— start of Supplied data —

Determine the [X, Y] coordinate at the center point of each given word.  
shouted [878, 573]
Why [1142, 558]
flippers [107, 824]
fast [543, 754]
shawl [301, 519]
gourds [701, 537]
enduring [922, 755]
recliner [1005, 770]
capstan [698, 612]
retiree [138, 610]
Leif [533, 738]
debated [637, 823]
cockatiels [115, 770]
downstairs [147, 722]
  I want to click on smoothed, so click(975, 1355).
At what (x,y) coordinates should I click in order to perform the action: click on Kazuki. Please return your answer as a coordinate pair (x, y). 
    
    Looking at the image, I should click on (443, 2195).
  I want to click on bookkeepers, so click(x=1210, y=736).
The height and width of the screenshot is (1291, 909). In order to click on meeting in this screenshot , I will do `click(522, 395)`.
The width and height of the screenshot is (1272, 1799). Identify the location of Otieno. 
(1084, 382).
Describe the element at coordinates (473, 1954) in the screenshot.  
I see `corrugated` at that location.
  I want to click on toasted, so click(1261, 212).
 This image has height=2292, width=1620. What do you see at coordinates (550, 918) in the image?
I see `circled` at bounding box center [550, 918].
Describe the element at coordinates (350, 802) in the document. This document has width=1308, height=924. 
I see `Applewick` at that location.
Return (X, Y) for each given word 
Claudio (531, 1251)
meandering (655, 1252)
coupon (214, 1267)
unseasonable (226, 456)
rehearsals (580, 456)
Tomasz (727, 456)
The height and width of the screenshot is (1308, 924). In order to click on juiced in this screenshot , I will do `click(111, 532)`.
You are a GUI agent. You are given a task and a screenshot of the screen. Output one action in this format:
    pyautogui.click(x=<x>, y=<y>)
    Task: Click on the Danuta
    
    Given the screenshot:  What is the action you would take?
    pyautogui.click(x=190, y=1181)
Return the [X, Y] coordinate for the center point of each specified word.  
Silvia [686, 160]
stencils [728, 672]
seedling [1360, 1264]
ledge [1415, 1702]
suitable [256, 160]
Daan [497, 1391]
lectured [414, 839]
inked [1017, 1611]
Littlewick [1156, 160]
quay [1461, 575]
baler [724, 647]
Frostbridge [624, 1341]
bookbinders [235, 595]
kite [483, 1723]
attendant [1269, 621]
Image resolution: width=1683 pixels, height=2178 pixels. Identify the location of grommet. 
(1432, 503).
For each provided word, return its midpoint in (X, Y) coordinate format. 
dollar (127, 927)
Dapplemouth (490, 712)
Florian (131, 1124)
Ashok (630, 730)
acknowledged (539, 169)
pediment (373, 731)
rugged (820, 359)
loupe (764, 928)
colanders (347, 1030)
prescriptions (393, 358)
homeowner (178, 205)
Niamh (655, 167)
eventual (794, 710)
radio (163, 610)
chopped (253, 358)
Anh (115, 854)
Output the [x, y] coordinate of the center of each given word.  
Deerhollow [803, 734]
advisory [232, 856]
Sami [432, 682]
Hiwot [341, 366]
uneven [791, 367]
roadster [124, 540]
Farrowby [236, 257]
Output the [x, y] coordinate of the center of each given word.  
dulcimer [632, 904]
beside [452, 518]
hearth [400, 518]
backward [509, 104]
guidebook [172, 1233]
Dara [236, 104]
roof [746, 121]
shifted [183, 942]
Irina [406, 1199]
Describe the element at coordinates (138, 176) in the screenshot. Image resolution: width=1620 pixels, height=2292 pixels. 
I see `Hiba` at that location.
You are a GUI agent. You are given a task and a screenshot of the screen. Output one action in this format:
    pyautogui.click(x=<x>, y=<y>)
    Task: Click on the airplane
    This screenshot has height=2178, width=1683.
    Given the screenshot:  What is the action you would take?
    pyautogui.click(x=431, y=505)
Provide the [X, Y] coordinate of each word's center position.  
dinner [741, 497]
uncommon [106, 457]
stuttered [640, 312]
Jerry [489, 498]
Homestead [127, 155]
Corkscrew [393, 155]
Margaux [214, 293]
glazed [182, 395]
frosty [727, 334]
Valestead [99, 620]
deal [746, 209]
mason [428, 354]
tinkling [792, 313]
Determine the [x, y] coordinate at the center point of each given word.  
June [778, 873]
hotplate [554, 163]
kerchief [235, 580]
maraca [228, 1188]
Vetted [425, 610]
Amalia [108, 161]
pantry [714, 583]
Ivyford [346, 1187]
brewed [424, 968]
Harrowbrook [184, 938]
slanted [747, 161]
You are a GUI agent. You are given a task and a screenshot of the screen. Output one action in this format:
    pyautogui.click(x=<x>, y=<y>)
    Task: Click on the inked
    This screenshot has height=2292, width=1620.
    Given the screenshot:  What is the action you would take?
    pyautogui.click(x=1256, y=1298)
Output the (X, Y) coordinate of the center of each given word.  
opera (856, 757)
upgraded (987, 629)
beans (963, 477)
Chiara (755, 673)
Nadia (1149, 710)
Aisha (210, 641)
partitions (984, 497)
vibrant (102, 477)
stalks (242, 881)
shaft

— end of Supplied data —

Write out the rows again for the stretch from the row containing "upgraded (987, 629)" through the end of the rows. Shift each coordinate in the answers by adding -134 to it, and leave the rest of each row unchanged.

> Exercise solution:
upgraded (853, 495)
beans (829, 343)
Chiara (621, 539)
Nadia (1015, 576)
Aisha (76, 507)
partitions (850, 363)
vibrant (-32, 343)
stalks (108, 747)
shaft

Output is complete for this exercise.